**PROMPT**
Report every line in the listing that contains the string "ALARM".

**INPUT DATA**
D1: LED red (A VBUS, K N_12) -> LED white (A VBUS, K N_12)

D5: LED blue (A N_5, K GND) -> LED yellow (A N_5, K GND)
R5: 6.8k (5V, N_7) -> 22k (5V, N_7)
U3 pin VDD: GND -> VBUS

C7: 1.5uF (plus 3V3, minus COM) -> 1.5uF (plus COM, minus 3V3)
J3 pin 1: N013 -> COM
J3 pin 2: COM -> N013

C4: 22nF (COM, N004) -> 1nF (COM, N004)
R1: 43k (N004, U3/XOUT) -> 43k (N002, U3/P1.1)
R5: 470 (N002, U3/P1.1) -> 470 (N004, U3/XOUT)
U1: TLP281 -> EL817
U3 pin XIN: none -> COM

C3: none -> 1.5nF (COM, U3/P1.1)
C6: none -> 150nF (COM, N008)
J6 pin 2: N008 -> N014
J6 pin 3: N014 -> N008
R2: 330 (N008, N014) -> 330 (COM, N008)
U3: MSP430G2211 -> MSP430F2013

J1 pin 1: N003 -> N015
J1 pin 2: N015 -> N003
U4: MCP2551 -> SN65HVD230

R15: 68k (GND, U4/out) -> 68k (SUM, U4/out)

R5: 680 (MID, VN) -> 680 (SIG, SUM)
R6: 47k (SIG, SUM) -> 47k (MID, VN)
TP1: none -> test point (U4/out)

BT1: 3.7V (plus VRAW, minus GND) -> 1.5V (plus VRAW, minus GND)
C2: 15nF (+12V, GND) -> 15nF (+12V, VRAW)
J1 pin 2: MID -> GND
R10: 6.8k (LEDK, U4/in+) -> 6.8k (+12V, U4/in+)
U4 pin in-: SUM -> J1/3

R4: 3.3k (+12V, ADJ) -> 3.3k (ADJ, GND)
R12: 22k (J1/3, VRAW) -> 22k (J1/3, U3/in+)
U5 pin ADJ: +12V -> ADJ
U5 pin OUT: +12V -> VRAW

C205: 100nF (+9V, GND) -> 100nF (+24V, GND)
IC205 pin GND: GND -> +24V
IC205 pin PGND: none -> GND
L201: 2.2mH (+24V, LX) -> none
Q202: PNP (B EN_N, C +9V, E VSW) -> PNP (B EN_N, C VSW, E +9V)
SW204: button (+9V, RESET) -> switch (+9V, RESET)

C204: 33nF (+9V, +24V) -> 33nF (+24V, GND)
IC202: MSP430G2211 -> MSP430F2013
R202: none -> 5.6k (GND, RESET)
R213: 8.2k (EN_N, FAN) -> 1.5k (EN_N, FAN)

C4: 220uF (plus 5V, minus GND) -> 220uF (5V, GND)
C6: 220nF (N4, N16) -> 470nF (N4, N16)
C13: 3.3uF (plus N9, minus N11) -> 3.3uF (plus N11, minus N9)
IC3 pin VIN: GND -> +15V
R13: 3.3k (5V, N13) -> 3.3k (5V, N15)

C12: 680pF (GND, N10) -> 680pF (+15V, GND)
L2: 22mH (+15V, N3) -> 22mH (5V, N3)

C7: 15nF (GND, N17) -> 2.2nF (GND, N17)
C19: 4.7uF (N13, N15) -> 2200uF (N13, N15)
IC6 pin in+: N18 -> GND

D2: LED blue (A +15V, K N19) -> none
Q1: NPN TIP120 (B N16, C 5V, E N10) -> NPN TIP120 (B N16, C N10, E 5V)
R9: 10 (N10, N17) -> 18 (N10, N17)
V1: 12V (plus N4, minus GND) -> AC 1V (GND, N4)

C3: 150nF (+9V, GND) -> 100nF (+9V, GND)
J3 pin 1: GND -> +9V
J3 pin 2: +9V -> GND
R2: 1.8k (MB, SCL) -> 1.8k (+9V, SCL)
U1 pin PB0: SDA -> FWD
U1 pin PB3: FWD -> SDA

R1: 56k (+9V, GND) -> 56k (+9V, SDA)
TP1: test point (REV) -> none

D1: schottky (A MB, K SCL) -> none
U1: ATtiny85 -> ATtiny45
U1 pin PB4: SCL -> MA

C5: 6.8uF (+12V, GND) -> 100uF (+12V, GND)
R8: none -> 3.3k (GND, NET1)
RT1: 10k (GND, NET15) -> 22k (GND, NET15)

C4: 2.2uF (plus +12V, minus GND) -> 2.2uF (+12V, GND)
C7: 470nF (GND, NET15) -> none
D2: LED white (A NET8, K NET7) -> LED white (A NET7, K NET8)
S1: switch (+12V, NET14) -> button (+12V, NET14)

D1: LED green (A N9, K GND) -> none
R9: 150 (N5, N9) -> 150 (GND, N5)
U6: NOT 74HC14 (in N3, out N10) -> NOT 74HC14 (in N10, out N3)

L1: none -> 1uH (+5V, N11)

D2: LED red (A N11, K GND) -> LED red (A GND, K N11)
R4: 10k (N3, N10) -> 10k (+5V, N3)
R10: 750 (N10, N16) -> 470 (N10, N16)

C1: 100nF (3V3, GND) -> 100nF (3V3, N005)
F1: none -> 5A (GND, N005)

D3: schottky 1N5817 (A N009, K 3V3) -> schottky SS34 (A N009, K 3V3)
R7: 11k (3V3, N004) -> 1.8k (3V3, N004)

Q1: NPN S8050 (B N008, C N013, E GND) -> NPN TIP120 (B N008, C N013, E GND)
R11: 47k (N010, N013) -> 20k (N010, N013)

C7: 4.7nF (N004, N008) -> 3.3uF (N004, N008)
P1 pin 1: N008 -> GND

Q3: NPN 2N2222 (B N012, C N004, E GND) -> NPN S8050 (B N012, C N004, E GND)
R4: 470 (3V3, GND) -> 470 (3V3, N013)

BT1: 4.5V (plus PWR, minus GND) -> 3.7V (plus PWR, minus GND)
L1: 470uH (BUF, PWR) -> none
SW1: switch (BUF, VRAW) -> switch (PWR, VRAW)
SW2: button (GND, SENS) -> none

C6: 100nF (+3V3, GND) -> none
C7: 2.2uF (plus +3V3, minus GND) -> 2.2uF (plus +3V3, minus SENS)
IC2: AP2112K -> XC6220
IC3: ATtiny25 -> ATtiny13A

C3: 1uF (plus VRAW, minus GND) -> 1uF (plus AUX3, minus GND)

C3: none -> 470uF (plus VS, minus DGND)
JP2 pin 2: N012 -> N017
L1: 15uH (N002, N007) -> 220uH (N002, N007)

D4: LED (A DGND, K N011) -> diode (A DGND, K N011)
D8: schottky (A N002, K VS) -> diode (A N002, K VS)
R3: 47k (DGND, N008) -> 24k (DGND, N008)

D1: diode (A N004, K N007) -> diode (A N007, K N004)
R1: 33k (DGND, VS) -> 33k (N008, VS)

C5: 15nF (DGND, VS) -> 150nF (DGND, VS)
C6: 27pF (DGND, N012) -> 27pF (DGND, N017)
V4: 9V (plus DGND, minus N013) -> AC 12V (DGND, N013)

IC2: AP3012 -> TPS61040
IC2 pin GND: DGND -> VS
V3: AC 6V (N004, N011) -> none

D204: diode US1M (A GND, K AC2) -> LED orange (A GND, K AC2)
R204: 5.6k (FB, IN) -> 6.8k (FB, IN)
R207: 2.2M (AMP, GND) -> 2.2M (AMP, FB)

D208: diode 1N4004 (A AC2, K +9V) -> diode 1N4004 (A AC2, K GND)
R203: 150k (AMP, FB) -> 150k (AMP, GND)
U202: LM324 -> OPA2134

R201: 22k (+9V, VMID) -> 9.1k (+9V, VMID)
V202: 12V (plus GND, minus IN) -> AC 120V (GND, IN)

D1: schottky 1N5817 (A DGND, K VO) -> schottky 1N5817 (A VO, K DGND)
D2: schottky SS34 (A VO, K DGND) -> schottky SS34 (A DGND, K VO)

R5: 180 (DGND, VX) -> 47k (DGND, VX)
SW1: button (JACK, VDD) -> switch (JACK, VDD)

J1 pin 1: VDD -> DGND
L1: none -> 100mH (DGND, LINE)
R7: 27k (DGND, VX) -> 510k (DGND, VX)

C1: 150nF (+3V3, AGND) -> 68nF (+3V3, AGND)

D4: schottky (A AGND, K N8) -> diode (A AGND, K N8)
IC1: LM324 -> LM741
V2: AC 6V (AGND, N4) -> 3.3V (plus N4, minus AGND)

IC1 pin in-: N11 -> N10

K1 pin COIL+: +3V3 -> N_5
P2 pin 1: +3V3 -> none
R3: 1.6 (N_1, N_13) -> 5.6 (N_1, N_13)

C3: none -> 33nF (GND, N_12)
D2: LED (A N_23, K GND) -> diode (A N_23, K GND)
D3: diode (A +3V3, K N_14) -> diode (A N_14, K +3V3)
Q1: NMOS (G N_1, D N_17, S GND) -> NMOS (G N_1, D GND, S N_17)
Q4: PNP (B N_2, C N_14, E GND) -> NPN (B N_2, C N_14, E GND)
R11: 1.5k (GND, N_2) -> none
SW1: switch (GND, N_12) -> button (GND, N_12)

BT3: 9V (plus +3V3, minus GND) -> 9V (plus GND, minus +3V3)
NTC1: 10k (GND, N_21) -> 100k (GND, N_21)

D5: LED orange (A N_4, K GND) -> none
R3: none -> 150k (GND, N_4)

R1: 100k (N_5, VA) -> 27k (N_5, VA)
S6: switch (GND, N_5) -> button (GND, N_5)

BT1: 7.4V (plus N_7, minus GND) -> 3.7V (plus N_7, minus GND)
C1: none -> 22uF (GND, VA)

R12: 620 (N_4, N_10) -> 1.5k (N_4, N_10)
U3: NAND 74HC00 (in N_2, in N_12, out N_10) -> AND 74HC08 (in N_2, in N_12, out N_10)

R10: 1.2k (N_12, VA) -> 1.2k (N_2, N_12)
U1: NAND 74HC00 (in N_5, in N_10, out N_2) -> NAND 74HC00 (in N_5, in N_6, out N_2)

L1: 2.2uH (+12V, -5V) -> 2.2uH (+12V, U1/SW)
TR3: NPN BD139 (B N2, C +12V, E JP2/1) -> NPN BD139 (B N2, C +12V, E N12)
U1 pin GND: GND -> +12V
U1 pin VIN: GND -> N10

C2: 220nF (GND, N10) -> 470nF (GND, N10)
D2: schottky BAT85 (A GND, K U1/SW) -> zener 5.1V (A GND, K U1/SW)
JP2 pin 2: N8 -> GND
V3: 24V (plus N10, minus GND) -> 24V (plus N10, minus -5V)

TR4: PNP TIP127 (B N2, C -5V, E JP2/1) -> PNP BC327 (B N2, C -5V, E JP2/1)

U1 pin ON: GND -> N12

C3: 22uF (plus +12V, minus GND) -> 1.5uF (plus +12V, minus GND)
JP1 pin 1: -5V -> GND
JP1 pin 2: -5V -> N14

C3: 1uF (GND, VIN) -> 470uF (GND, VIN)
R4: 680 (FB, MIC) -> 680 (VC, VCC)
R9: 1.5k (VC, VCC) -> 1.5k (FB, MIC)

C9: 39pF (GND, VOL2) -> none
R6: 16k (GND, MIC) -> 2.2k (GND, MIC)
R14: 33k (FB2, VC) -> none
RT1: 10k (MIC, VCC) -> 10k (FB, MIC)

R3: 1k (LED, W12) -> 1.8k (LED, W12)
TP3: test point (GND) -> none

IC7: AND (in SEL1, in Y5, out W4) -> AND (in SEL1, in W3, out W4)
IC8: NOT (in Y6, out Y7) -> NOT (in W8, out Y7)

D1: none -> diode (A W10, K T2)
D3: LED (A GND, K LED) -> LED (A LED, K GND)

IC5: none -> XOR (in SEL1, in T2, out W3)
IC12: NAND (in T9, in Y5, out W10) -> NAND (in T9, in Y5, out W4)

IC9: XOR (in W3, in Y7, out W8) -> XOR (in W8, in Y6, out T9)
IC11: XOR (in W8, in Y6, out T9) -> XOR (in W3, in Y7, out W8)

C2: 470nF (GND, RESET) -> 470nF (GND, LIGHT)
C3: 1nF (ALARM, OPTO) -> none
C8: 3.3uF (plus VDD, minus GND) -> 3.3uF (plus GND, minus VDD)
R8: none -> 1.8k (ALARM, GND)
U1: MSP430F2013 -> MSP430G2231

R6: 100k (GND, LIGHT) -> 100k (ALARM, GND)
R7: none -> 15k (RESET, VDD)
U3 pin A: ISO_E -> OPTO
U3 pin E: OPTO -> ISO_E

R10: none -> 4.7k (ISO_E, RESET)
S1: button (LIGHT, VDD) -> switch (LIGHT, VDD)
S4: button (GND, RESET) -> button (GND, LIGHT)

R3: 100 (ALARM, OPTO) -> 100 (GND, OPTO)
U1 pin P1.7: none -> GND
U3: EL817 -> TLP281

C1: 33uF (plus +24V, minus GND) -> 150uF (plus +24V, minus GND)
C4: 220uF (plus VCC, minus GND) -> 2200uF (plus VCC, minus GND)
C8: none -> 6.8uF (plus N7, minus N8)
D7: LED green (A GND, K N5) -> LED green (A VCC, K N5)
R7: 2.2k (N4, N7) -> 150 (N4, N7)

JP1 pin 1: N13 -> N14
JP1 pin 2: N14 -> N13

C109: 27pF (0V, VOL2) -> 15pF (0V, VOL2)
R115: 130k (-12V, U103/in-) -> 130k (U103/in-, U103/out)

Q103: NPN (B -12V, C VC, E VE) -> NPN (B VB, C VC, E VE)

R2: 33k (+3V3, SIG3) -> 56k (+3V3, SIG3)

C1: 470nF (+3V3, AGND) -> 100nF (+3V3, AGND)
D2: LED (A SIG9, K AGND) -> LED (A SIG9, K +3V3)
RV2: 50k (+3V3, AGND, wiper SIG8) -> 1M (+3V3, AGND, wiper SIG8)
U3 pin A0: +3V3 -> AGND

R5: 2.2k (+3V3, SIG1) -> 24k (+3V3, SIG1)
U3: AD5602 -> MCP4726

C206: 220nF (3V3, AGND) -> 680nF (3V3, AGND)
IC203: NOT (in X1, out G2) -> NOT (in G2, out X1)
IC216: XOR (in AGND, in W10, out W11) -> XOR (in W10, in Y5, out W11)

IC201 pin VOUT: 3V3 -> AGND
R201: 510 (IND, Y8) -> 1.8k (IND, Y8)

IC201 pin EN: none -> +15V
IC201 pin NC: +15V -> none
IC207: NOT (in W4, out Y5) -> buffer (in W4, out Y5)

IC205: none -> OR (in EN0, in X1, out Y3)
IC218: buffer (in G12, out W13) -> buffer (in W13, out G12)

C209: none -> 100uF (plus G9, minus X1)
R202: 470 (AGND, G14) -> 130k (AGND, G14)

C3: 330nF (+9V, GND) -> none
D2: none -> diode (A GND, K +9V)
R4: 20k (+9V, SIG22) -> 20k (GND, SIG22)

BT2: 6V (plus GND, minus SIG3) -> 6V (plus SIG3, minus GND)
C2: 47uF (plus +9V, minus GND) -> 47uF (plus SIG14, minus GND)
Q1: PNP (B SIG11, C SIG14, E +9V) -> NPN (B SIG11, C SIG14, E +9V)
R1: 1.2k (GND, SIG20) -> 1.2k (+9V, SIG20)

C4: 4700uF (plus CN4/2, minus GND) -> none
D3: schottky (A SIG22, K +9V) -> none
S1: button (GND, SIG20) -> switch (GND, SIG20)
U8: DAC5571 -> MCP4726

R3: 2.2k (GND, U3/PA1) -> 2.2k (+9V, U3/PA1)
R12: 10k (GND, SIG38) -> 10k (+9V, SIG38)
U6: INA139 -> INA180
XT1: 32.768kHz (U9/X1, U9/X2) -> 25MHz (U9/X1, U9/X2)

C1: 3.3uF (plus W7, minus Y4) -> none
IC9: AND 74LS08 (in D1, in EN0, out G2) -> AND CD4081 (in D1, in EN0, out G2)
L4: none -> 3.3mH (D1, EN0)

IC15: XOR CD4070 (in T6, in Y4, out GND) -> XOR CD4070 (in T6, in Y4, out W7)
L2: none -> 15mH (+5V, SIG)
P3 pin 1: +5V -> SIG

**EXERCISE SOLUTION**
C3: 1nF (ALARM, OPTO) -> none
R8: none -> 1.8k (ALARM, GND)
R6: 100k (GND, LIGHT) -> 100k (ALARM, GND)
R3: 100 (ALARM, OPTO) -> 100 (GND, OPTO)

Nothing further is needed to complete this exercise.